• [Records supplied]:
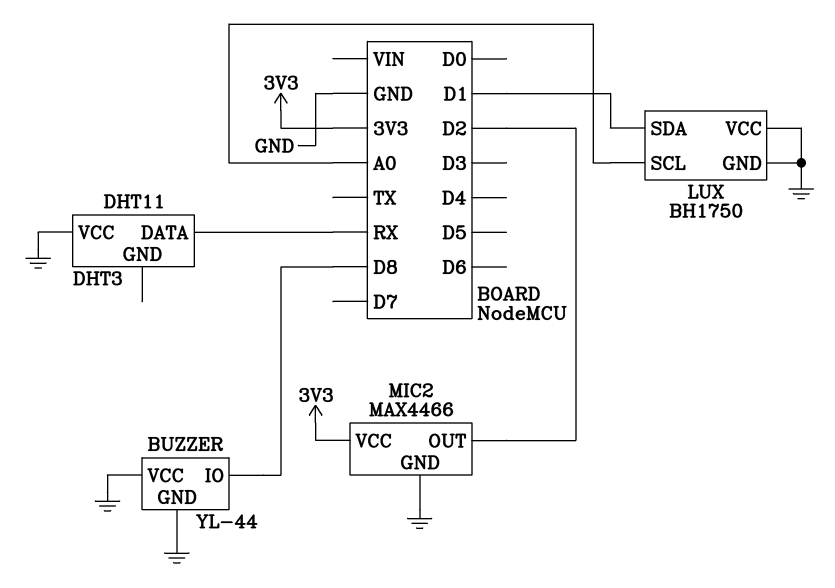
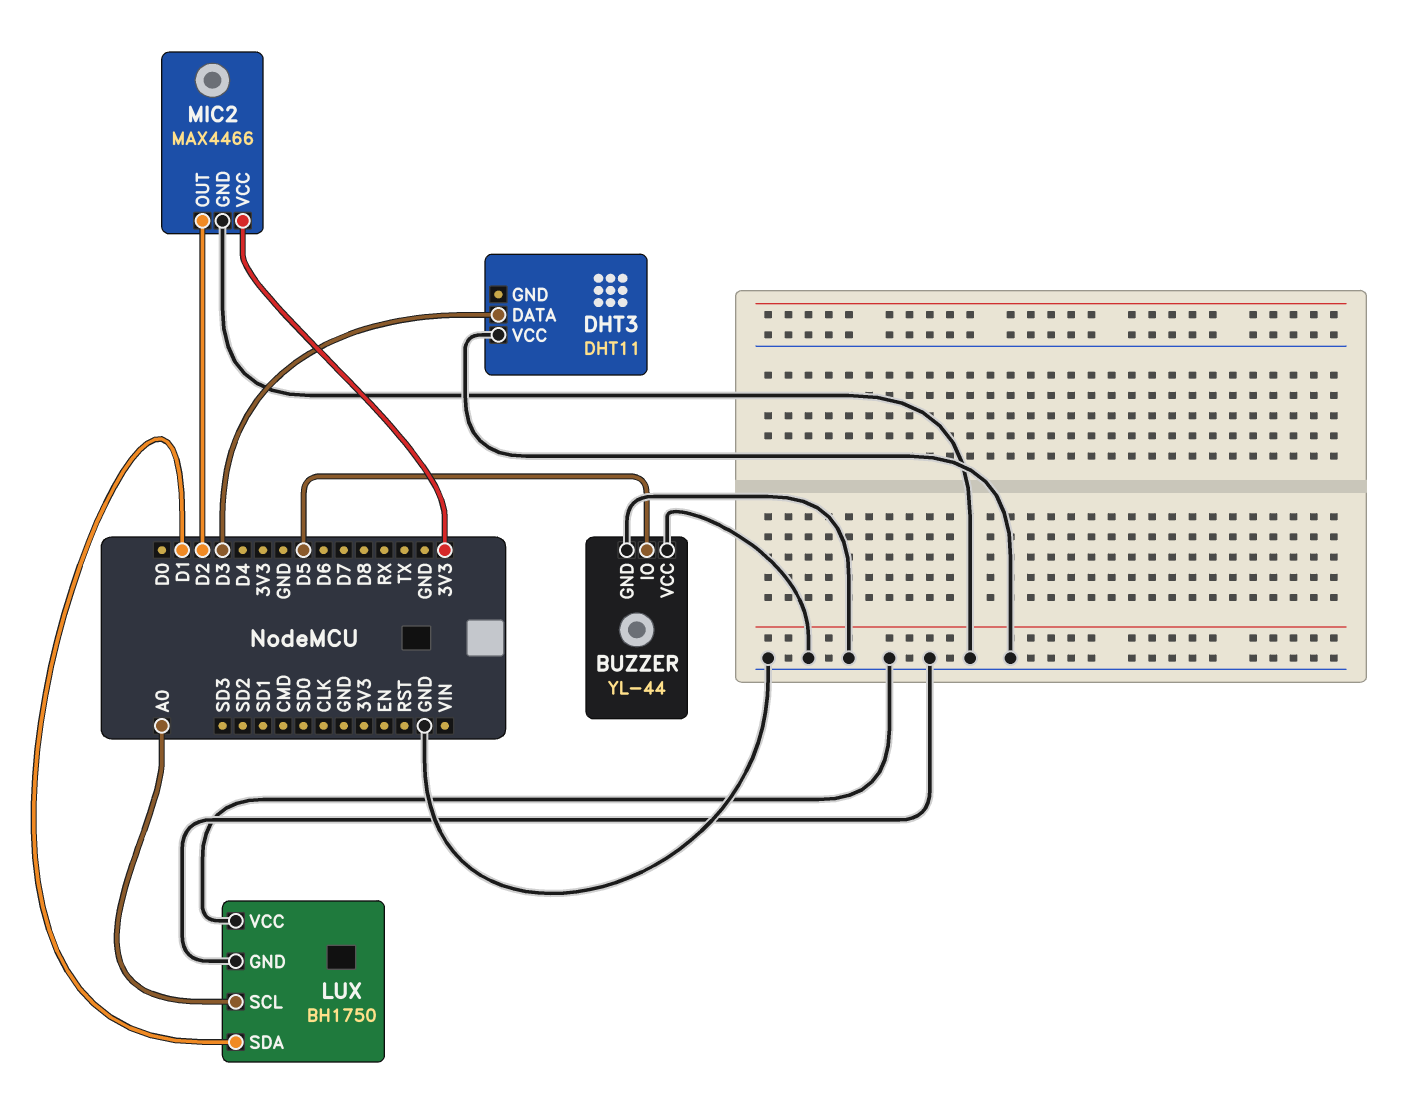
BUZZER pin IO: D8 -> D5
DHT3 pin DATA: RX -> D3

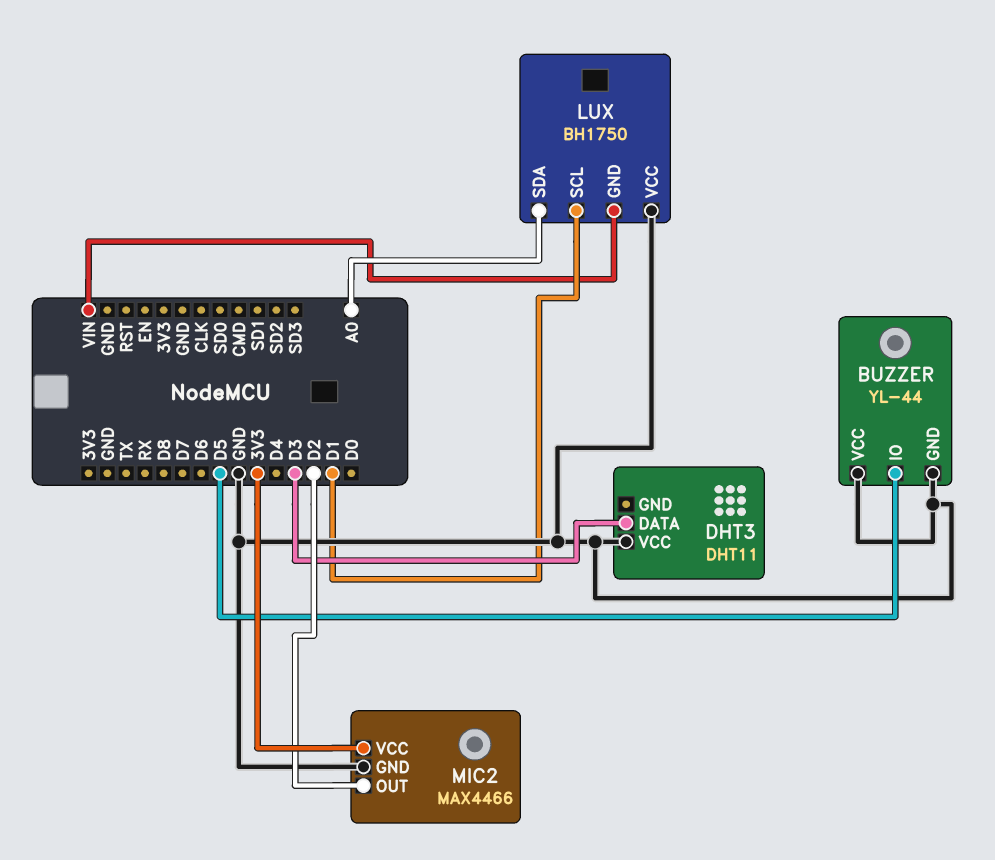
LUX pin GND: GND -> VIN
LUX pin SCL: A0 -> D1
LUX pin SDA: D1 -> A0

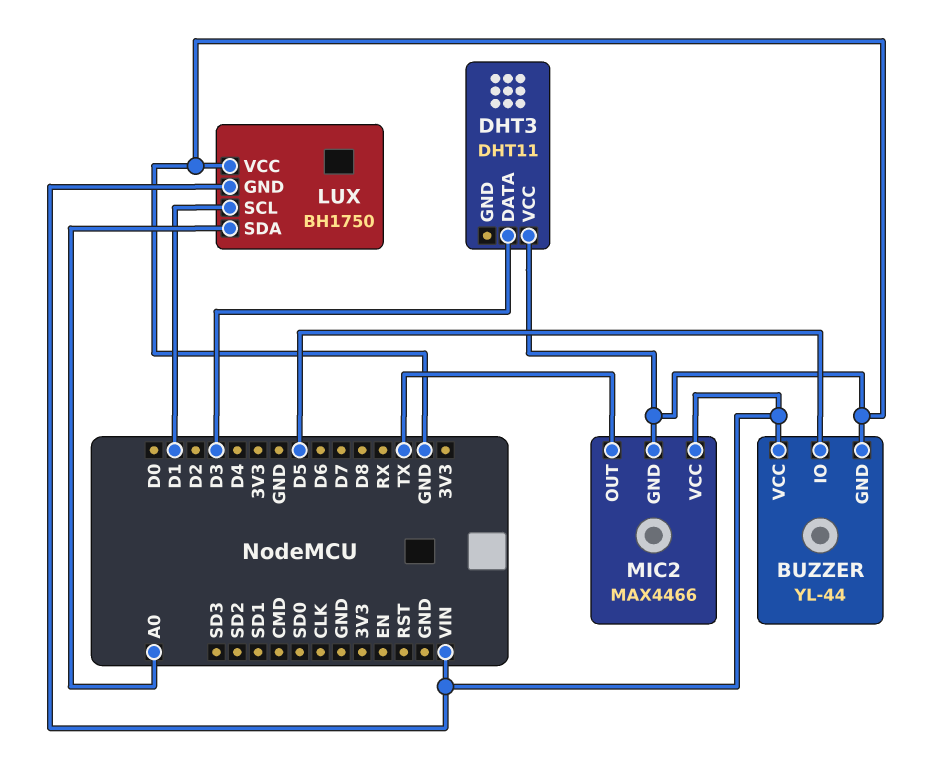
BUZZER pin VCC: GND -> VIN
MIC2 pin OUT: D2 -> TX
MIC2 pin VCC: 3V3 -> VIN

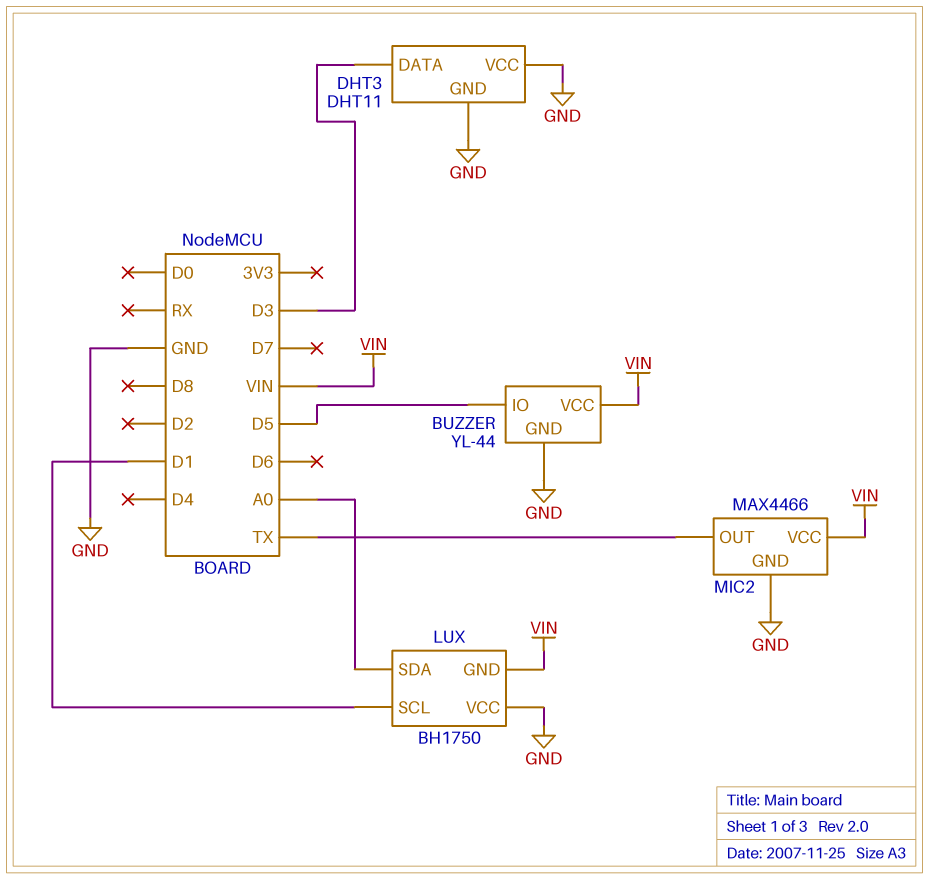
DHT3 pin GND: none -> GND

• [What you are asked to do]: Omit the pictures and output all remaining material exactly.

• [Result of the task]:
BUZZER pin IO: D8 -> D5
DHT3 pin DATA: RX -> D3

LUX pin GND: GND -> VIN
LUX pin SCL: A0 -> D1
LUX pin SDA: D1 -> A0

BUZZER pin VCC: GND -> VIN
MIC2 pin OUT: D2 -> TX
MIC2 pin VCC: 3V3 -> VIN

DHT3 pin GND: none -> GND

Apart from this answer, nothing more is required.